• [Try it] Report each line of the entries below that has the word "brick" in it.

• [The data]

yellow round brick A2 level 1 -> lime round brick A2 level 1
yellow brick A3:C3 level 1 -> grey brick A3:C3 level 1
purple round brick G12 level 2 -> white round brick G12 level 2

...

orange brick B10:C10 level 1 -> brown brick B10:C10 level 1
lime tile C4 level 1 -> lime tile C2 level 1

• [Solution for this problem]
yellow round brick A2 level 1 -> lime round brick A2 level 1
yellow brick A3:C3 level 1 -> grey brick A3:C3 level 1
purple round brick G12 level 2 -> white round brick G12 level 2
orange brick B10:C10 level 1 -> brown brick B10:C10 level 1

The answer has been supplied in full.